Try it:
Identify the line in which "(552, 397) = (328, 339): brown" appears, then reproduce that line and all remaining lines of the records word for word.

(Stored dataset items)

>>>>

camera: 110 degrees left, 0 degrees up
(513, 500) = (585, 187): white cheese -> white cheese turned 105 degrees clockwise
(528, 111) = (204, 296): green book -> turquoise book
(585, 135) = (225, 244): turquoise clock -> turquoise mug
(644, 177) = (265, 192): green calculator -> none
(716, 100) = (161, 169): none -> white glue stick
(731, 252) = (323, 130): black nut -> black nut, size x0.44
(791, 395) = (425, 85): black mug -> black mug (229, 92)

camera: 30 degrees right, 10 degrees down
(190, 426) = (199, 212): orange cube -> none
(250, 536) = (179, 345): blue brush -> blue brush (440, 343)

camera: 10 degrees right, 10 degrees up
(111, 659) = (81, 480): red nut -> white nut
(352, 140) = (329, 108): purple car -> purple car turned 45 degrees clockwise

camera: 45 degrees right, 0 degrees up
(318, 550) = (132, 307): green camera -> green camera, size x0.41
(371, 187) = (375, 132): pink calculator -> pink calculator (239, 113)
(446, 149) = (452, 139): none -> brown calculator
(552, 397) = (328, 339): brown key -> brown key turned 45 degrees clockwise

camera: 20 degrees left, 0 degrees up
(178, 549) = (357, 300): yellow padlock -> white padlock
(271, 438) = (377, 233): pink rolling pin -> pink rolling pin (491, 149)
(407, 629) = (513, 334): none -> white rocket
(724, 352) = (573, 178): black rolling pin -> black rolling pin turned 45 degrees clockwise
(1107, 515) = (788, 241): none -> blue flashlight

<<<<

Task answer:
(552, 397) = (328, 339): brown key -> brown key turned 45 degrees clockwise

camera: 20 degrees left, 0 degrees up
(178, 549) = (357, 300): yellow padlock -> white padlock
(271, 438) = (377, 233): pink rolling pin -> pink rolling pin (491, 149)
(407, 629) = (513, 334): none -> white rocket
(724, 352) = (573, 178): black rolling pin -> black rolling pin turned 45 degrees clockwise
(1107, 515) = (788, 241): none -> blue flashlight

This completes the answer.